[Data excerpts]
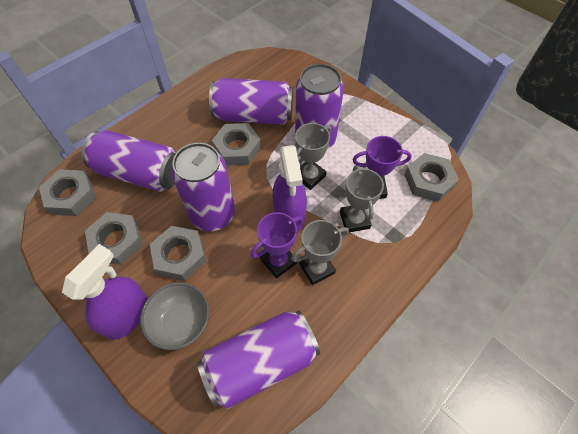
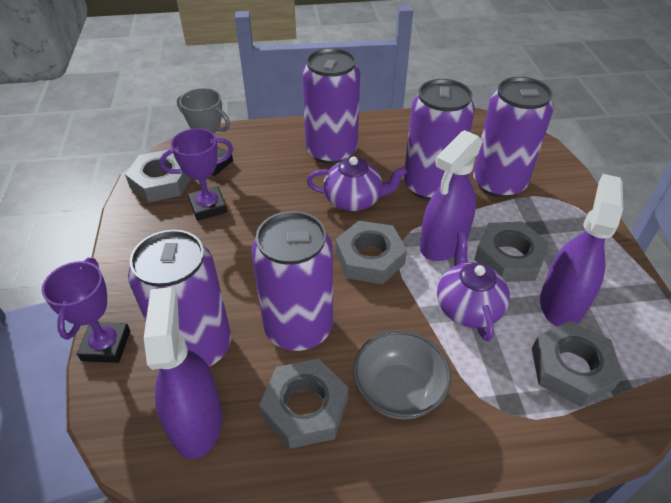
grey trophy: 3 -> 1
purple spray bottle: 2 -> 3
purple teapot: 0 -> 2

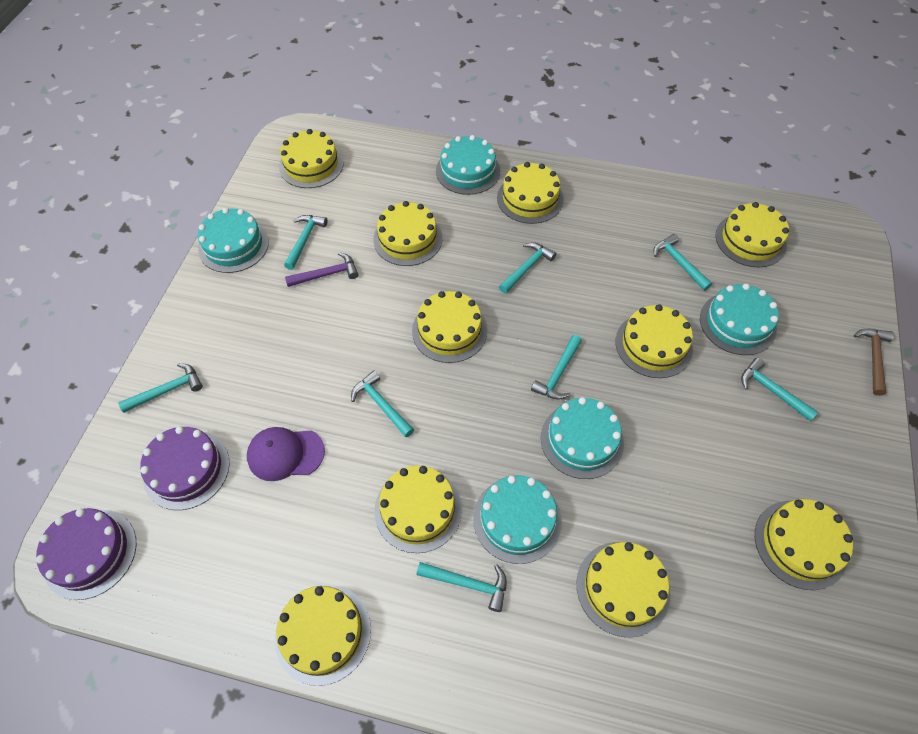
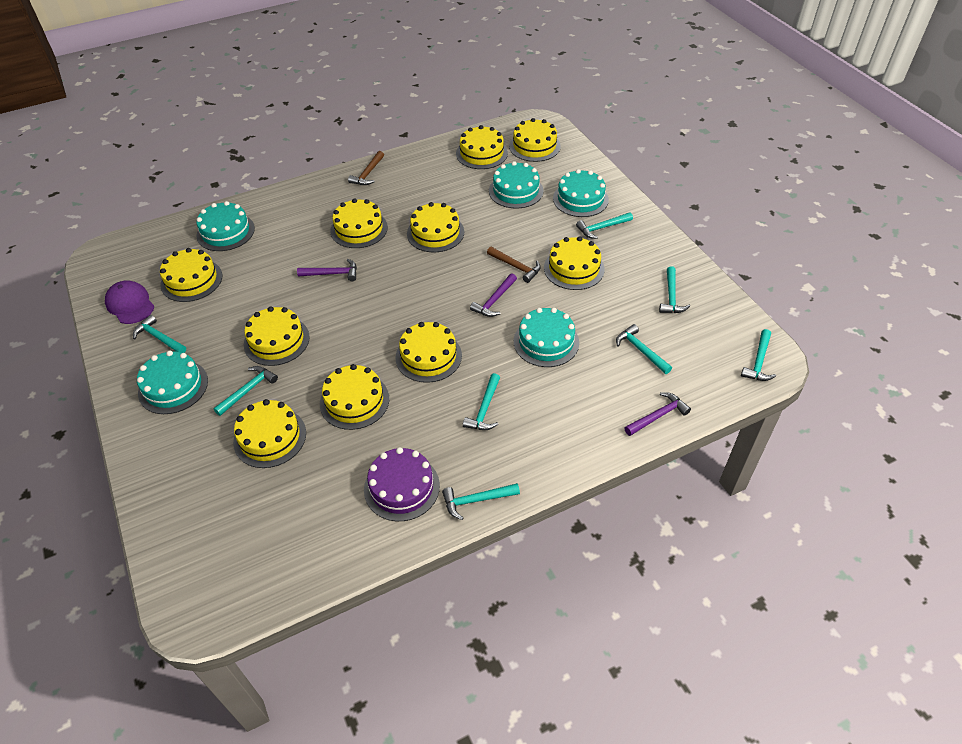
brown hammer: 1 -> 2
purple cake: 2 -> 1
purple hammer: 1 -> 3

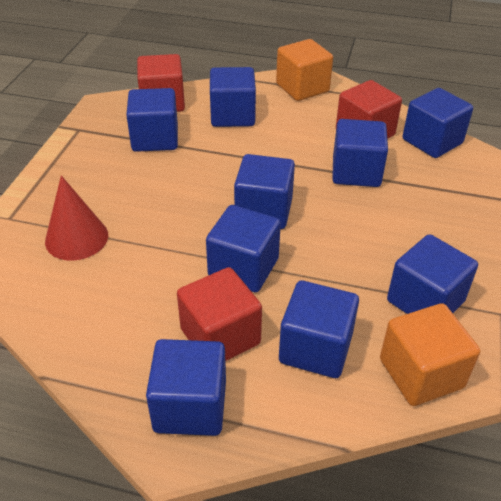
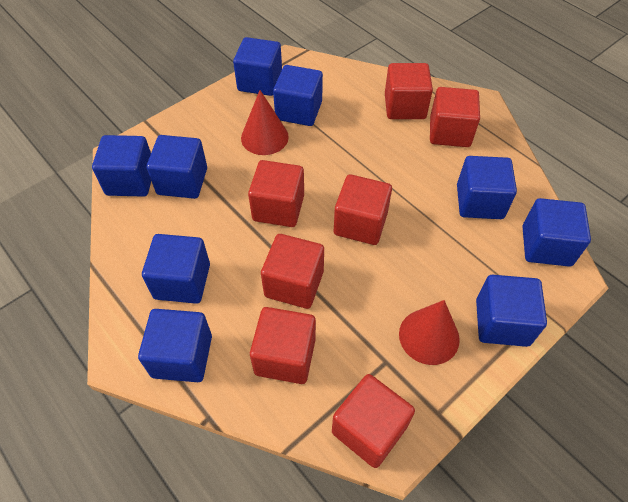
orange cube: 2 -> 0
red cone: 1 -> 2
red cube: 3 -> 7

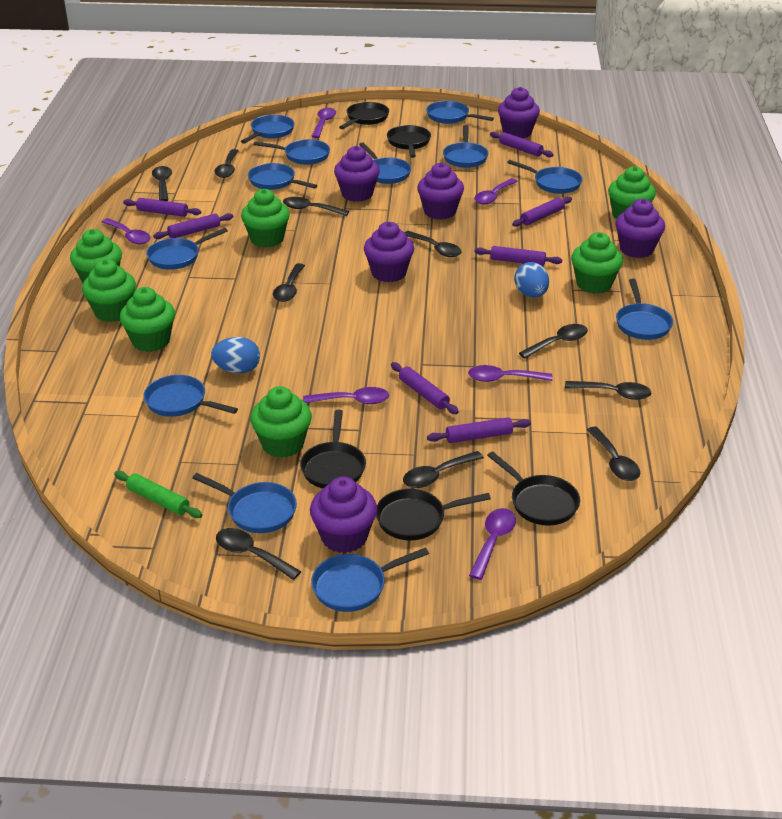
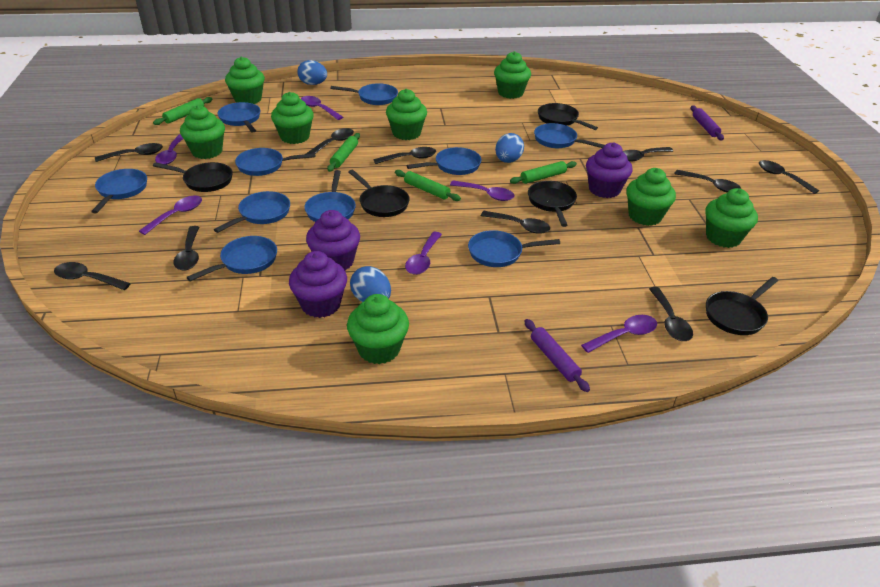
blue egg: 2 -> 3
blue pan: 12 -> 10
green cupcake: 7 -> 8
green rolling pin: 1 -> 4
purple cupcake: 6 -> 3
purple rolling pin: 7 -> 2

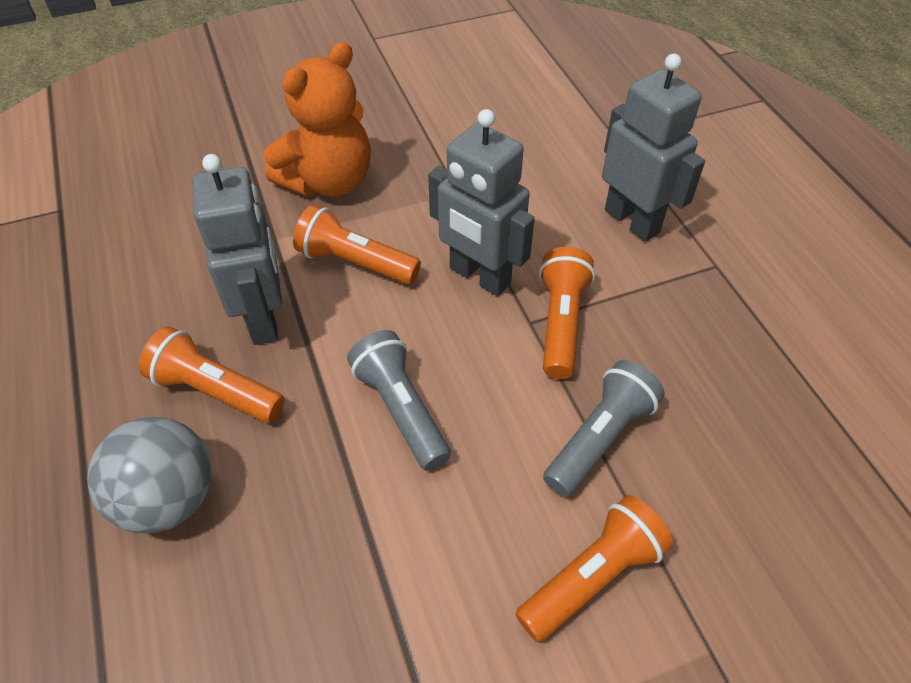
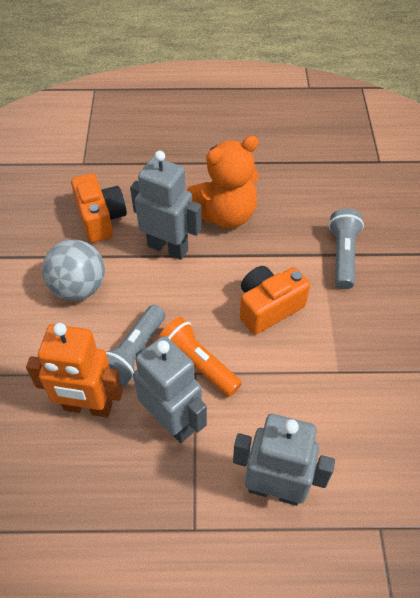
orange camera: 0 -> 2
orange flashlight: 4 -> 1
orange robot: 0 -> 1

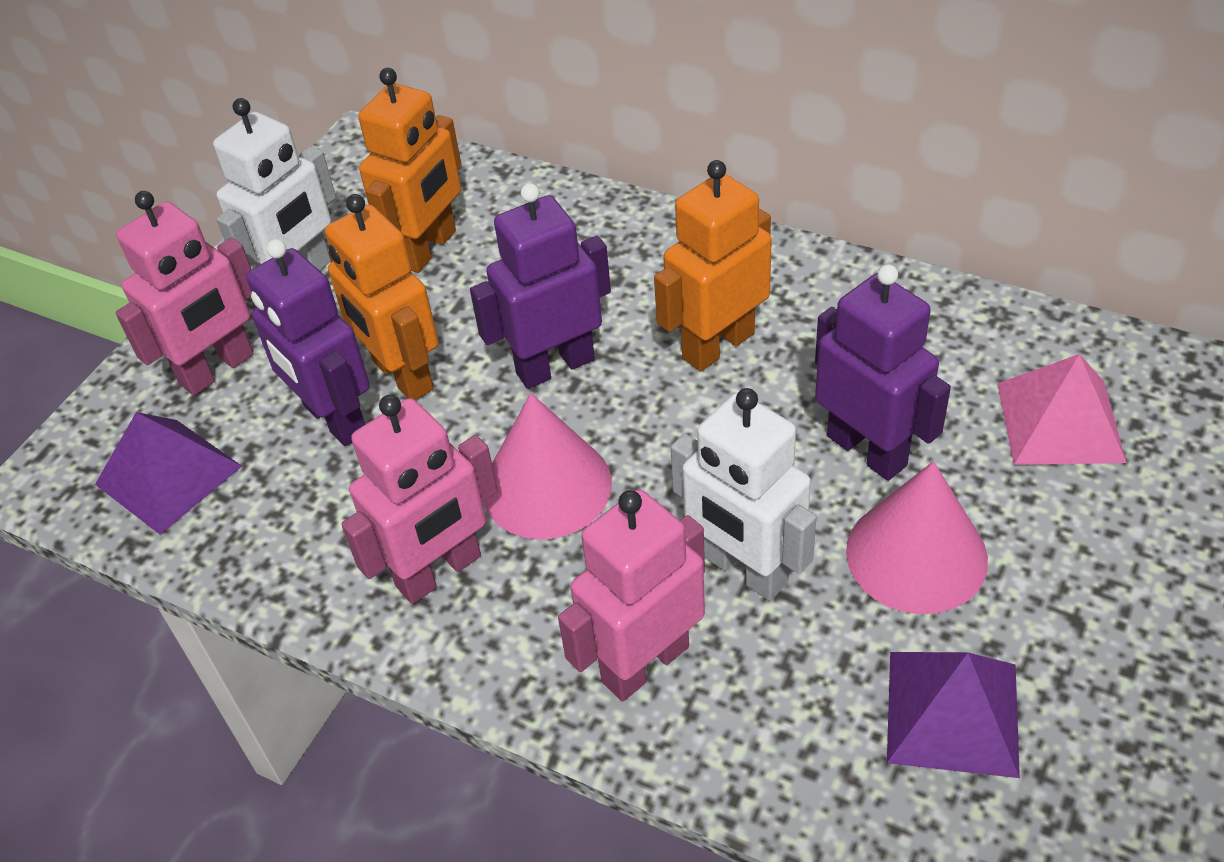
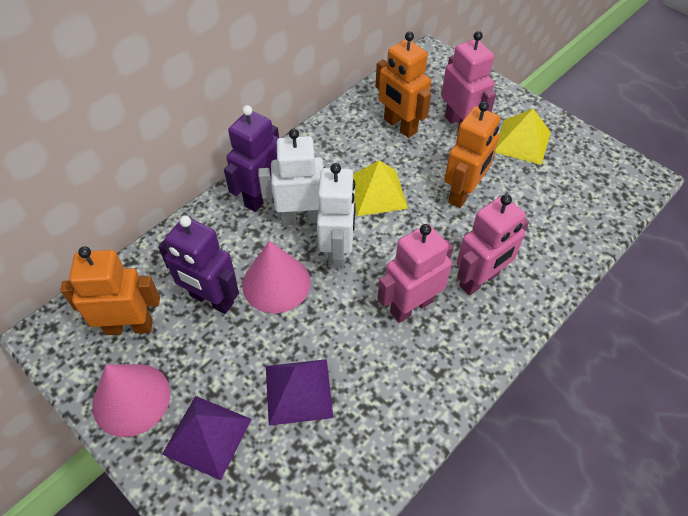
pink pyramid: 1 -> 0
purple robot: 3 -> 2
yellow pyramid: 0 -> 2

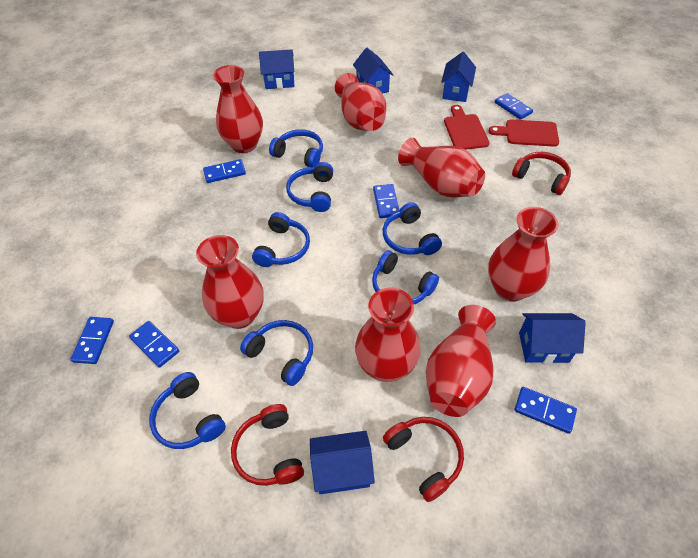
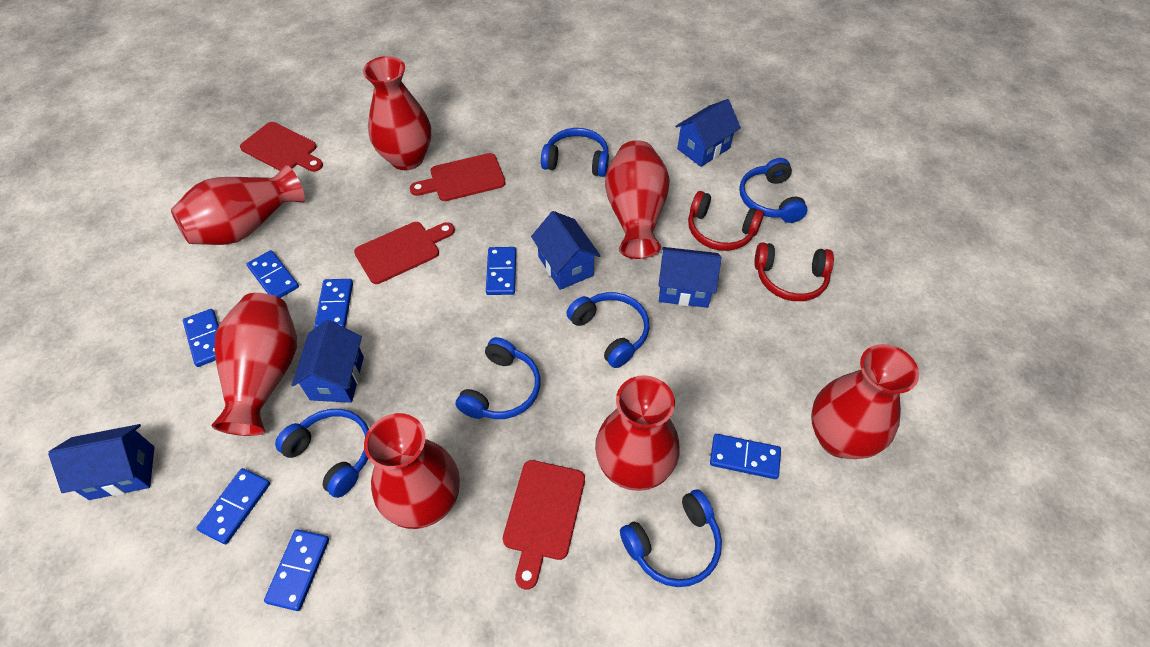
blue domino: 6 -> 7
blue headphones: 7 -> 6
red cutting board: 2 -> 4
red headphones: 3 -> 2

* Directions for this task *
With pictures omitted, restate word for word every line above from the one containing "purple robot: 3 -> 2" to the end of the entries.

* Result for this exercise *
purple robot: 3 -> 2
yellow pyramid: 0 -> 2

blue domino: 6 -> 7
blue headphones: 7 -> 6
red cutting board: 2 -> 4
red headphones: 3 -> 2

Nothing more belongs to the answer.